» **WHAT YOU SHOULD DO**
Return, from the material below, each line in which the word "counterclockwise" is present.
────────────────
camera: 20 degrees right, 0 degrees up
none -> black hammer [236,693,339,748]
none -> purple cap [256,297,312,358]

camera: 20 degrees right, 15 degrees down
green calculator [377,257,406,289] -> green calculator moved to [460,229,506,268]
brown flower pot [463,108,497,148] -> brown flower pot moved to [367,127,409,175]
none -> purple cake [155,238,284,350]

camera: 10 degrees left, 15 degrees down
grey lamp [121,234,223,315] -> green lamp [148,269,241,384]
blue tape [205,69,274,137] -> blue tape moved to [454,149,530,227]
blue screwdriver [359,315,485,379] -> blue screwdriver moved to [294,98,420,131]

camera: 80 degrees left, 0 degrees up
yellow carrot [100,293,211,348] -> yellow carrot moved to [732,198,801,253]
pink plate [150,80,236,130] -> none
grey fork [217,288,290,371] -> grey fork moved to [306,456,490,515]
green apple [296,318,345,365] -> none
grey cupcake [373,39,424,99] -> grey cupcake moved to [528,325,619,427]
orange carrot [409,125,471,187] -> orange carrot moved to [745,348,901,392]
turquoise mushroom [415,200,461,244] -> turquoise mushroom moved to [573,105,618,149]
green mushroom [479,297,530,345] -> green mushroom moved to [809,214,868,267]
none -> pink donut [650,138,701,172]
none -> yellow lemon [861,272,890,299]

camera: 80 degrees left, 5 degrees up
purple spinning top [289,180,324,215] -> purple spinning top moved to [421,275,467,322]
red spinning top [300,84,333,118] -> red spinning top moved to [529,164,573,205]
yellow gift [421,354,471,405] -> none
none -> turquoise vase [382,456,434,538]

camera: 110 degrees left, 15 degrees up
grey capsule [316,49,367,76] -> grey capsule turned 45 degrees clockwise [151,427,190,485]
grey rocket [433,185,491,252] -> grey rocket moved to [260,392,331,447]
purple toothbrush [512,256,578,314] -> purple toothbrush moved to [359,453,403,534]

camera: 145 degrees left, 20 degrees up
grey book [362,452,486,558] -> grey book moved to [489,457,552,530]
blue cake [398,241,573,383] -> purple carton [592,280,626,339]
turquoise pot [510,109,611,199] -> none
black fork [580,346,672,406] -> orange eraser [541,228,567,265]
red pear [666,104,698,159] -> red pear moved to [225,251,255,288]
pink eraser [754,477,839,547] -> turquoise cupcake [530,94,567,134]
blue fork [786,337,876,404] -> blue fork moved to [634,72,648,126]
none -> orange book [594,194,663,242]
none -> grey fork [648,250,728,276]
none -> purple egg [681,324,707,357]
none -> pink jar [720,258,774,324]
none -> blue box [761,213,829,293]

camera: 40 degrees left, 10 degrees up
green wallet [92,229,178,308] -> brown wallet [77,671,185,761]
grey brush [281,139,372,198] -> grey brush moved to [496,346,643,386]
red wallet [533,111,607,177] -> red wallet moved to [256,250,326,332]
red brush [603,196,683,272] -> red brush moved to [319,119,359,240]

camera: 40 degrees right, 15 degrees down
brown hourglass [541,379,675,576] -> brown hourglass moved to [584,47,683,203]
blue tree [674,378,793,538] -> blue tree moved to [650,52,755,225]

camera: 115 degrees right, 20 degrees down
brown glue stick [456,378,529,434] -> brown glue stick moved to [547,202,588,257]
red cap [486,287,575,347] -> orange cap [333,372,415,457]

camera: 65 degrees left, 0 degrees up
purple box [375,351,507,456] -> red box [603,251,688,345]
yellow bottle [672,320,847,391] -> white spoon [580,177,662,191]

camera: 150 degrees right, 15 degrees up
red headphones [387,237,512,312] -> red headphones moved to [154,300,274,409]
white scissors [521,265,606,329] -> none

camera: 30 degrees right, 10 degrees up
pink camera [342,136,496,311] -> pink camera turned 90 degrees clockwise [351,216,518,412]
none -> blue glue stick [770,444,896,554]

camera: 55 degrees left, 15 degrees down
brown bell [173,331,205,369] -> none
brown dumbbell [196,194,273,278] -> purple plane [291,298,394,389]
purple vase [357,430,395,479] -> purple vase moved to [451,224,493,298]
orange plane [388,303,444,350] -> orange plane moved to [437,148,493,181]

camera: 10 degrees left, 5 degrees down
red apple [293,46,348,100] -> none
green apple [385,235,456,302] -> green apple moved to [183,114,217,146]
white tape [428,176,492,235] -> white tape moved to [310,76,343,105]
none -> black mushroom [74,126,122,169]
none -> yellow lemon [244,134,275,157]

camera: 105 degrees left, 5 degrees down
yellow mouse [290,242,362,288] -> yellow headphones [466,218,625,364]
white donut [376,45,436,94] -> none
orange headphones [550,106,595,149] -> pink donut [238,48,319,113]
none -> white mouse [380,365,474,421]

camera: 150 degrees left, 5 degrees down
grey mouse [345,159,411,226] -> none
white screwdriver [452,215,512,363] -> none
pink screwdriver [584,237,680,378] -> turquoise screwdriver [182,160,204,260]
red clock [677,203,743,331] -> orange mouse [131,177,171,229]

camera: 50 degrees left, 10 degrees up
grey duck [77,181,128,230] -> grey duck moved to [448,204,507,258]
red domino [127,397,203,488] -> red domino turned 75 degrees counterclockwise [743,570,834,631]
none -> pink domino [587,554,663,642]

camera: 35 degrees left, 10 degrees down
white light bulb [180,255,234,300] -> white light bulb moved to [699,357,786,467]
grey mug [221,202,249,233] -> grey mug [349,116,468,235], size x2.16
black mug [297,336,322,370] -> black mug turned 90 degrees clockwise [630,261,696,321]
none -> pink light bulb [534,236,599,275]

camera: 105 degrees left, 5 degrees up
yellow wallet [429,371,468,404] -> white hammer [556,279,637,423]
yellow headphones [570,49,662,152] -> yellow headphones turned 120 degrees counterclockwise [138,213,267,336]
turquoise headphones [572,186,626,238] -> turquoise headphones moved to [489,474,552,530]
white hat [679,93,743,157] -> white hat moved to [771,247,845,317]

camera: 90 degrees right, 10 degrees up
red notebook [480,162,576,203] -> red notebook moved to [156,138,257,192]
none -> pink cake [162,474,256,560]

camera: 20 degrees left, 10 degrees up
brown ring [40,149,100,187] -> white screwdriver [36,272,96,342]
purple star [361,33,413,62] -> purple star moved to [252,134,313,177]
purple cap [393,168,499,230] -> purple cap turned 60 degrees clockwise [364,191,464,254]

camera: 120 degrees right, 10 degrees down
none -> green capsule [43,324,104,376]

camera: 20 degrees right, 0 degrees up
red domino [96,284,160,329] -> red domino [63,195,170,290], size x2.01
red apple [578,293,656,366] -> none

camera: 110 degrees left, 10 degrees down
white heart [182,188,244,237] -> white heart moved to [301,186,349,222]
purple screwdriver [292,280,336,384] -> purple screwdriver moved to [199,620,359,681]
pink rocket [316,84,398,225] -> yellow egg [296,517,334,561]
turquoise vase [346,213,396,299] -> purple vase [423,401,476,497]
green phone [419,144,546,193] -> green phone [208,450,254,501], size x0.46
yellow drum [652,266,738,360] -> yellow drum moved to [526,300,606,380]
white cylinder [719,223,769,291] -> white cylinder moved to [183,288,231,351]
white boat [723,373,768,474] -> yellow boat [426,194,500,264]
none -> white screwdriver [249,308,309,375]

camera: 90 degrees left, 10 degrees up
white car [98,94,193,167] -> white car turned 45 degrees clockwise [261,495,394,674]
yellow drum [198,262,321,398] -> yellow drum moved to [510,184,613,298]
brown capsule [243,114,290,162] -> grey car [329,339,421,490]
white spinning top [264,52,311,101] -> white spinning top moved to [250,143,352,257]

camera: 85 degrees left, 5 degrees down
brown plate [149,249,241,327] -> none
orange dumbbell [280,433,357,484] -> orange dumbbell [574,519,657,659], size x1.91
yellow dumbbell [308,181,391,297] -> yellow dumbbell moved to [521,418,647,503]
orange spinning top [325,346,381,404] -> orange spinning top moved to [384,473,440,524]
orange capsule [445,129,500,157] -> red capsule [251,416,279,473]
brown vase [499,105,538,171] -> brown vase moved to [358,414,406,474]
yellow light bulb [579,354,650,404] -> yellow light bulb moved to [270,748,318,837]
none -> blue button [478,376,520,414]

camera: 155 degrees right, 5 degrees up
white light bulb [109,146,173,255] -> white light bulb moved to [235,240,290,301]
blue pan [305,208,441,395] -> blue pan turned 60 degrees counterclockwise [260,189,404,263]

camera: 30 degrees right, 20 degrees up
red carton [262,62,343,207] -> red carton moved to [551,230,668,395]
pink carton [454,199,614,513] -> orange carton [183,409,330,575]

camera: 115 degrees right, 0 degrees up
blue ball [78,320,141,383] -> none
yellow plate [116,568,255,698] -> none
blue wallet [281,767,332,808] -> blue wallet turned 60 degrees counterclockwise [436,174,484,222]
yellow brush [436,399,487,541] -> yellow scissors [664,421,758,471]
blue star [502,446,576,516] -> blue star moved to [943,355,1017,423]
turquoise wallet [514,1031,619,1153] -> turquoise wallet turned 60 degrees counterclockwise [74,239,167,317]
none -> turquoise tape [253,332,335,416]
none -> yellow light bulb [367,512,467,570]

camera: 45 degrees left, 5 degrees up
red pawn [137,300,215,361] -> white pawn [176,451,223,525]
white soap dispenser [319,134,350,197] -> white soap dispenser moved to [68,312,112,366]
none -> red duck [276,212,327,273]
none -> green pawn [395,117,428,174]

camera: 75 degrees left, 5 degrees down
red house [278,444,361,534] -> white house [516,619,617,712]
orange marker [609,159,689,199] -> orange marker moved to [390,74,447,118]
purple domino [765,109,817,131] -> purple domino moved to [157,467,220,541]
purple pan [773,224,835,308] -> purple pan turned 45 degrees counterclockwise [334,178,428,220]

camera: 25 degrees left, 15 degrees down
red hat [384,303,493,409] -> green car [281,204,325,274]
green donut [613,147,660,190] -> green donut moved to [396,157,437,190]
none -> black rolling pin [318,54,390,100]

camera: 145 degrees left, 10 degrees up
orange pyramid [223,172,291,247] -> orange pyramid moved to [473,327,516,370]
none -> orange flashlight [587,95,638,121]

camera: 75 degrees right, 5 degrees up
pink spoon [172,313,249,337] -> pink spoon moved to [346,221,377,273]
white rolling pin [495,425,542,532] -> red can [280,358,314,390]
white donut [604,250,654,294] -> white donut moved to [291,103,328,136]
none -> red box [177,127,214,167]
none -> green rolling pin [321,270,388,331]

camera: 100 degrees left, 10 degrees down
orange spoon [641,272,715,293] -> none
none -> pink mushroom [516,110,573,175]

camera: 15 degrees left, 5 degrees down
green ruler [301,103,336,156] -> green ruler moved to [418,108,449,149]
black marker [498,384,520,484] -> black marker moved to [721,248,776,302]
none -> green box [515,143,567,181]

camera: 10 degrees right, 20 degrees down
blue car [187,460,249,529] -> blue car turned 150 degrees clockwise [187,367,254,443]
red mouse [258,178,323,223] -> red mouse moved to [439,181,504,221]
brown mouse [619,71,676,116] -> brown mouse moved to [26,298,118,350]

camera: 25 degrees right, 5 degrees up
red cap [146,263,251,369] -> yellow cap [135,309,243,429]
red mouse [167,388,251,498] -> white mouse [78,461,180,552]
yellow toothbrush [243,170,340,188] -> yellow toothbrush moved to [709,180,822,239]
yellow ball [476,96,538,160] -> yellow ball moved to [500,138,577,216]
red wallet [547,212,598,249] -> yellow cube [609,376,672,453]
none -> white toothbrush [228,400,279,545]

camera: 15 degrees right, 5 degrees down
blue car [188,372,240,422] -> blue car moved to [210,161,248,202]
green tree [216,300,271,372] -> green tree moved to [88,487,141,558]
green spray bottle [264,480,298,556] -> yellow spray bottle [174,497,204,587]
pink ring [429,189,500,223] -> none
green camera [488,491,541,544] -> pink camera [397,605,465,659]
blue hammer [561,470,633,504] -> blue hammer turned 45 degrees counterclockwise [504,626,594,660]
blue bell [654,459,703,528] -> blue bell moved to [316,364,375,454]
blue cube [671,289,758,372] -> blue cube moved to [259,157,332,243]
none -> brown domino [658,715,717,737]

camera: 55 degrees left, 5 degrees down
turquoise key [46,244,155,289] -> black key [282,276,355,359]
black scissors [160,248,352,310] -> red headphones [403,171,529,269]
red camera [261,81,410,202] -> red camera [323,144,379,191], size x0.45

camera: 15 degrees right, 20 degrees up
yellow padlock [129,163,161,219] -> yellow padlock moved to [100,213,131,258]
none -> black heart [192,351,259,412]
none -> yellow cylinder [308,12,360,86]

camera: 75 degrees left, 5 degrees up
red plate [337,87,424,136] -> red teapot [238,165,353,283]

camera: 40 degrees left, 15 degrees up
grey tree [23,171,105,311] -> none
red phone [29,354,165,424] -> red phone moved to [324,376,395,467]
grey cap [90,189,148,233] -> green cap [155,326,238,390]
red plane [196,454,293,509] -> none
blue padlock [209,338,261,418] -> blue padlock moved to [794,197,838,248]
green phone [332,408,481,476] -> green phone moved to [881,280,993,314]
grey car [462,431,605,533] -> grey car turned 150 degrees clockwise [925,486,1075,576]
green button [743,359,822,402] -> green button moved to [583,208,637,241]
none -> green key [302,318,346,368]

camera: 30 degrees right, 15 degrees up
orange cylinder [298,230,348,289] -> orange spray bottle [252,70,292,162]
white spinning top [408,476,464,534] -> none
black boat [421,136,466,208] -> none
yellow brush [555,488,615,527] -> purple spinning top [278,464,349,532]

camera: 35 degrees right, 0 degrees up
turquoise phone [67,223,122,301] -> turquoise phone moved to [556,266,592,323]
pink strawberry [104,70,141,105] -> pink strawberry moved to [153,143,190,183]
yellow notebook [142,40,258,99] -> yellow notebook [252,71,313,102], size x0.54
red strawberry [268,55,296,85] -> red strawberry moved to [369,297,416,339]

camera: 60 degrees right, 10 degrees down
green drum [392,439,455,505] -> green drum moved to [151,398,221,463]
────────────────
» **RESULT FOR THIS TASK**
red domino [127,397,203,488] -> red domino turned 75 degrees counterclockwise [743,570,834,631]
yellow headphones [570,49,662,152] -> yellow headphones turned 120 degrees counterclockwise [138,213,267,336]
blue pan [305,208,441,395] -> blue pan turned 60 degrees counterclockwise [260,189,404,263]
blue wallet [281,767,332,808] -> blue wallet turned 60 degrees counterclockwise [436,174,484,222]
turquoise wallet [514,1031,619,1153] -> turquoise wallet turned 60 degrees counterclockwise [74,239,167,317]
purple pan [773,224,835,308] -> purple pan turned 45 degrees counterclockwise [334,178,428,220]
blue hammer [561,470,633,504] -> blue hammer turned 45 degrees counterclockwise [504,626,594,660]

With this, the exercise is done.